_DATA EXCERPTS_
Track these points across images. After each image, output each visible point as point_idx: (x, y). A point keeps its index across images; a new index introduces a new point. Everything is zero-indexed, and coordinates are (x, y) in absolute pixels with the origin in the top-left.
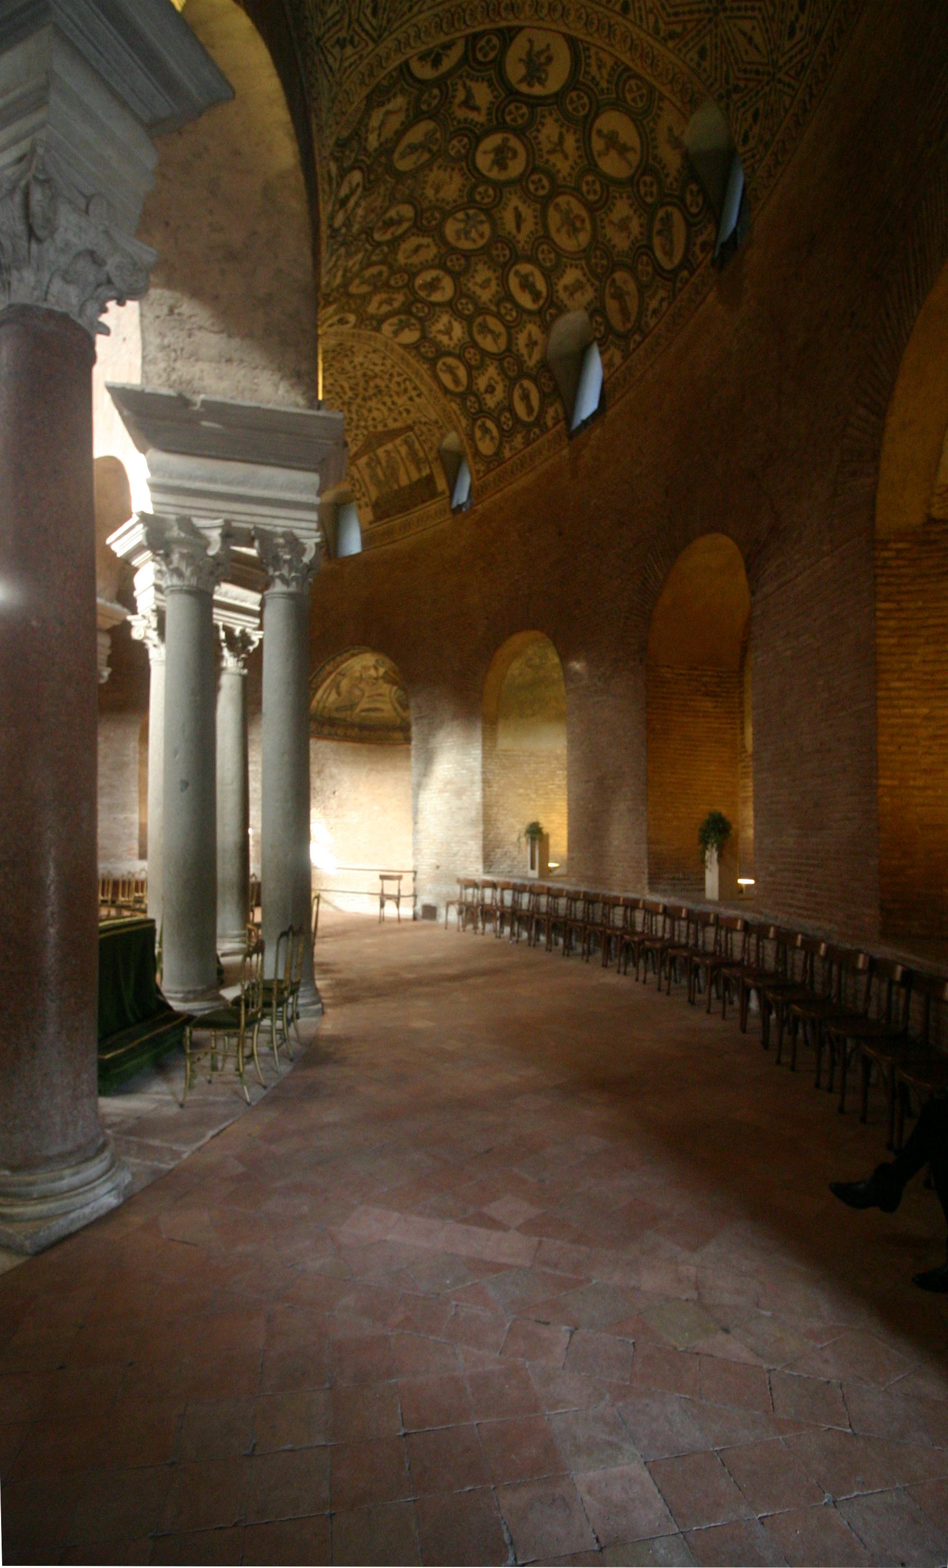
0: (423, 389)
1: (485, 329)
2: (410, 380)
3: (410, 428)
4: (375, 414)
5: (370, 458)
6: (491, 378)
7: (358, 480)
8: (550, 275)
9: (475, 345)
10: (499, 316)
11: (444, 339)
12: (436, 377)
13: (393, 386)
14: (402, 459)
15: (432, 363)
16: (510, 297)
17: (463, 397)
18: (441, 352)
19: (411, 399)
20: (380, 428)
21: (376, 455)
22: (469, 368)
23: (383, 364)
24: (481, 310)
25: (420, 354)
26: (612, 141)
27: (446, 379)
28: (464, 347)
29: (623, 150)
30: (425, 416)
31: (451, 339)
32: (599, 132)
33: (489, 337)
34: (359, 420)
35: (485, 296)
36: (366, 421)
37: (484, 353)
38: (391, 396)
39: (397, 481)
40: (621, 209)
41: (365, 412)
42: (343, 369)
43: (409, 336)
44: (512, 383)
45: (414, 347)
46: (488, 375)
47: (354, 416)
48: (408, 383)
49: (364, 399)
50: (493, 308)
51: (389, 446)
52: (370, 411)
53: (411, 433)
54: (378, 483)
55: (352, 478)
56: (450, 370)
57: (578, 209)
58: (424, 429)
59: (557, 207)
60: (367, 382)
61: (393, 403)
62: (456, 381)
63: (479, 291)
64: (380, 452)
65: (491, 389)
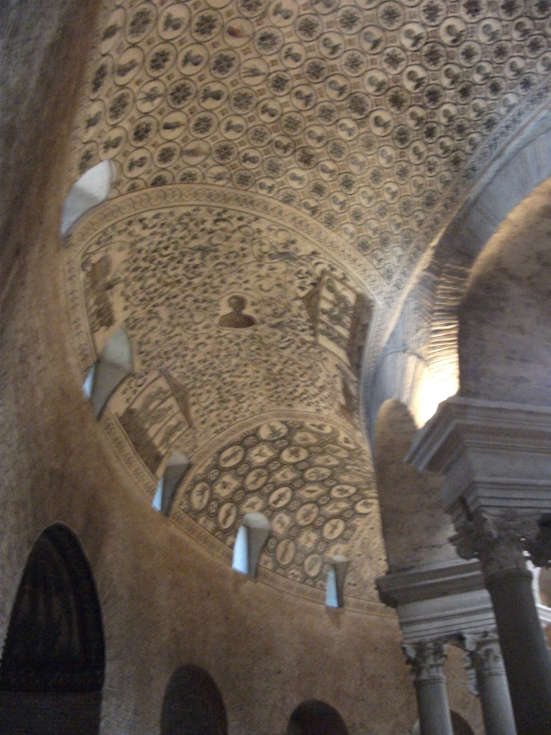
0: (220, 436)
1: (259, 476)
2: (228, 426)
3: (190, 426)
4: (204, 397)
5: (166, 392)
6: (230, 483)
7: (145, 380)
8: (285, 507)
9: (250, 470)
10: (265, 484)
11: (256, 451)
12: (231, 445)
13: (225, 413)
14: (167, 422)
15: (240, 443)
16: (276, 488)
17: (216, 466)
18: (247, 449)
19: (214, 425)
20: (192, 399)
21: (169, 397)
22: (235, 467)
23: (247, 411)
24: (270, 474)
25: (250, 436)
26: (335, 527)
27: (227, 453)
28: (249, 463)
29: (332, 532)
30: (201, 436)
31: (256, 455)
32: (337, 522)
33: (254, 478)
34: (201, 381)
35: (278, 476)
36: (200, 387)
37: (245, 476)
38: (218, 409)
39: (152, 425)
40: (314, 536)
41: (207, 388)
42: (257, 386)
43: (264, 433)
44: (230, 499)
45: (255, 433)
46: (232, 480)
47: (205, 378)
48: (227, 423)
49: (219, 389)
50: (271, 481)
51: (176, 409)
52: (208, 392)
53: (187, 426)
54: (145, 406)
55: (147, 373)
56: (234, 454)
57: (313, 516)
58: (190, 437)
59: (313, 508)
60: (235, 395)
61: (211, 411)
62: (227, 459)
63: (281, 473)
64: (171, 401)
65: (225, 486)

_SET EXERCISE_
Format all of the items above as a numbered list, omitting any blank lines and leaving out the pictures.

_FINISHED TASK_
1. Track these points across images. After each image, output each visible point as point_idx: (x, y). A point keeps its index across images; a new index introduces a new point. Everything is zero-indexed, and coordinates are (x, y) in absolute pixels with the origin in the top-left.
2. 0: (423, 389)
3. 1: (485, 329)
4. 2: (410, 380)
5. 3: (410, 428)
6. 4: (375, 414)
7. 5: (370, 458)
8. 6: (491, 378)
9. 7: (358, 480)
10. 8: (550, 275)
11. 9: (475, 345)
12. 10: (499, 316)
13. 11: (444, 339)
14. 12: (436, 377)
15. 13: (393, 386)
16. 14: (402, 459)
17. 15: (432, 363)
18. 16: (510, 297)
19. 17: (463, 397)
20. 18: (441, 352)
21. 19: (411, 399)
22. 20: (380, 428)
23. 21: (376, 455)
24. 22: (469, 368)
25. 23: (383, 364)
26. 24: (481, 310)
27. 25: (420, 354)
28. 26: (612, 141)
29. 27: (446, 379)
30. 28: (464, 347)
31. 29: (623, 150)
32. 30: (425, 416)
33. 31: (451, 339)
34. 32: (599, 132)
35. 33: (489, 337)
36. 34: (359, 420)
37. 35: (485, 296)
38. 36: (366, 421)
39. 37: (484, 353)
40. 38: (391, 396)
41. 39: (397, 481)
42. 40: (621, 209)
43. 41: (365, 412)
44. 42: (343, 369)
45. 43: (409, 336)
46. 44: (512, 383)
47. 45: (414, 347)
48. 46: (488, 375)
49. 47: (354, 416)
50. 48: (408, 383)
51. 49: (364, 399)
52. 50: (493, 308)
53. 51: (389, 446)
54. 52: (370, 411)
55. 53: (411, 433)
56. 54: (378, 483)
57. 55: (352, 478)
58. 56: (450, 370)
59. 57: (578, 209)
60. 58: (424, 429)
61. 59: (557, 207)
62. 60: (367, 382)
63. 61: (393, 403)
64. 62: (456, 381)
65. 63: (479, 291)
66. 64: (380, 452)
67. 65: (491, 389)
68. 0: (220, 436)
69. 1: (259, 476)
70. 2: (228, 426)
71. 3: (190, 426)
72. 4: (204, 397)
73. 5: (166, 392)
74. 6: (230, 483)
75. 7: (145, 380)
76. 8: (285, 507)
77. 9: (250, 470)
78. 10: (265, 484)
79. 11: (256, 451)
80. 12: (231, 445)
81. 13: (225, 413)
82. 14: (167, 422)
83. 15: (240, 443)
84. 16: (276, 488)
85. 17: (216, 466)
86. 18: (247, 449)
87. 19: (214, 425)
88. 20: (192, 399)
89. 21: (169, 397)
90. 22: (235, 467)
91. 23: (247, 411)
92. 24: (270, 474)
93. 25: (250, 436)
94. 26: (335, 527)
95. 27: (227, 453)
96. 28: (249, 463)
97. 29: (332, 532)
98. 30: (201, 436)
99. 31: (256, 455)
100. 32: (337, 522)
101. 33: (254, 478)
102. 34: (201, 381)
103. 35: (278, 476)
104. 36: (200, 387)
105. 37: (245, 476)
106. 38: (218, 409)
107. 39: (152, 425)
108. 40: (314, 536)
109. 41: (207, 388)
110. 42: (257, 386)
111. 43: (264, 433)
112. 44: (230, 499)
113. 45: (255, 433)
114. 46: (232, 480)
115. 47: (205, 378)
116. 48: (227, 423)
117. 49: (219, 389)
118. 50: (271, 481)
119. 51: (176, 409)
120. 52: (208, 392)
121. 53: (187, 426)
122. 54: (145, 406)
123. 55: (147, 373)
124. 56: (234, 454)
125. 57: (313, 516)
126. 58: (190, 437)
127. 59: (313, 508)
128. 60: (235, 395)
129. 61: (211, 411)
130. 62: (227, 459)
131. 63: (281, 473)
132. 64: (171, 401)
133. 65: (225, 486)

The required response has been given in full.